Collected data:

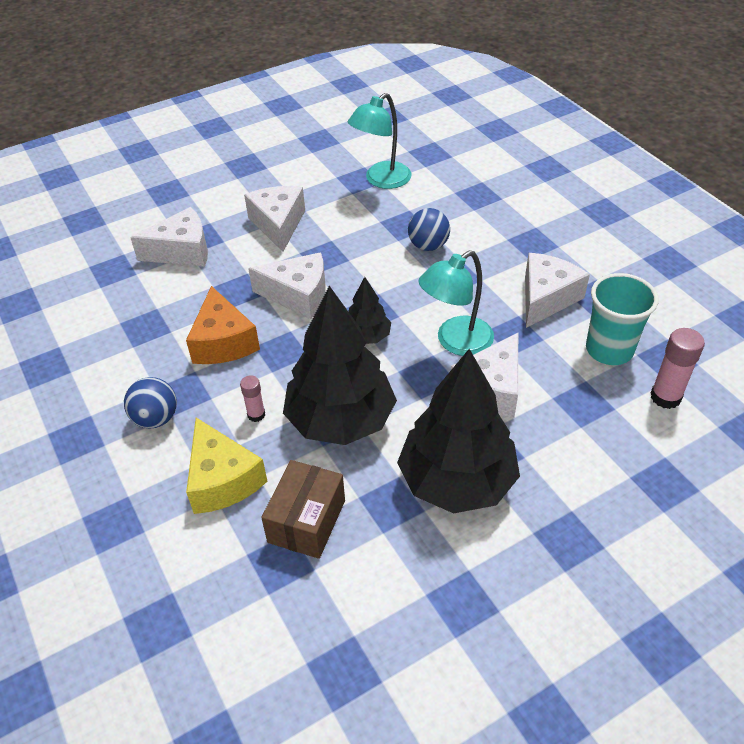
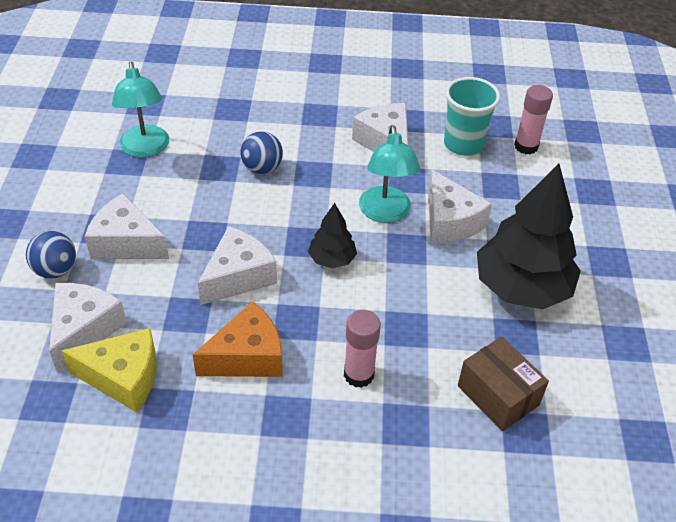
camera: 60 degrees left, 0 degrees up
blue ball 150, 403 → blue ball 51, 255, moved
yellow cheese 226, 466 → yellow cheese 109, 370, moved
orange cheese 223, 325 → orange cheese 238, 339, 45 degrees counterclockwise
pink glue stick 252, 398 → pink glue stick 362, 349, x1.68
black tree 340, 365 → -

PROBLEM
A precise repetition of every entry, free of pictures, is the expected answer.

ANSWER BOX
camera: 60 degrees left, 0 degrees up
blue ball 150, 403 → blue ball 51, 255, moved
yellow cheese 226, 466 → yellow cheese 109, 370, moved
orange cheese 223, 325 → orange cheese 238, 339, 45 degrees counterclockwise
pink glue stick 252, 398 → pink glue stick 362, 349, x1.68
black tree 340, 365 → -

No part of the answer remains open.